Problem description: The entries that follow must be written out exactly, without any of the pictures they contain.

[Collected data entries]

== Segment start ==

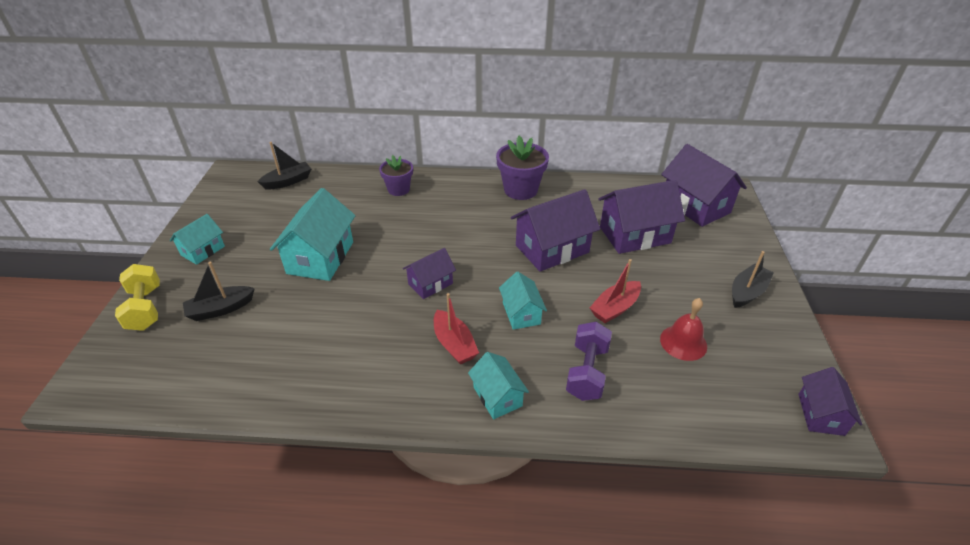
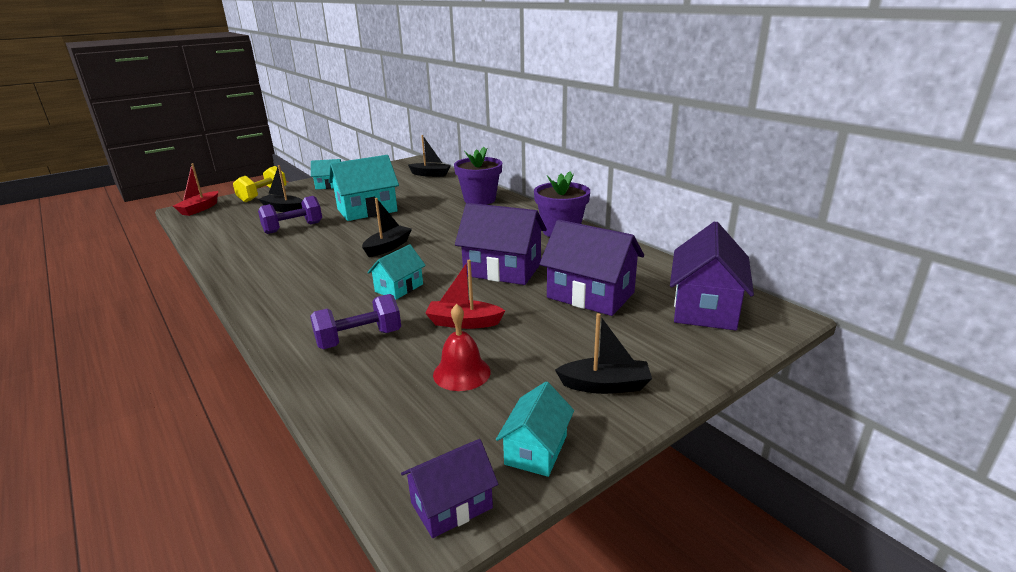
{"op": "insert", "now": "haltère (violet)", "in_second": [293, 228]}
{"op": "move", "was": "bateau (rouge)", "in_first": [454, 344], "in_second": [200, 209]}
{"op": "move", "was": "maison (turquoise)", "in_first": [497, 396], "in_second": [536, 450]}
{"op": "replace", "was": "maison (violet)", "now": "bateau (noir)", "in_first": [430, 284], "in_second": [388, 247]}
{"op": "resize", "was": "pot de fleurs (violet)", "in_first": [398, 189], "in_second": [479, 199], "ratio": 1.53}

== Segment end ==

Written reply:
{"op": "insert", "now": "haltère (violet)", "in_second": [293, 228]}
{"op": "move", "was": "bateau (rouge)", "in_first": [454, 344], "in_second": [200, 209]}
{"op": "move", "was": "maison (turquoise)", "in_first": [497, 396], "in_second": [536, 450]}
{"op": "replace", "was": "maison (violet)", "now": "bateau (noir)", "in_first": [430, 284], "in_second": [388, 247]}
{"op": "resize", "was": "pot de fleurs (violet)", "in_first": [398, 189], "in_second": [479, 199], "ratio": 1.53}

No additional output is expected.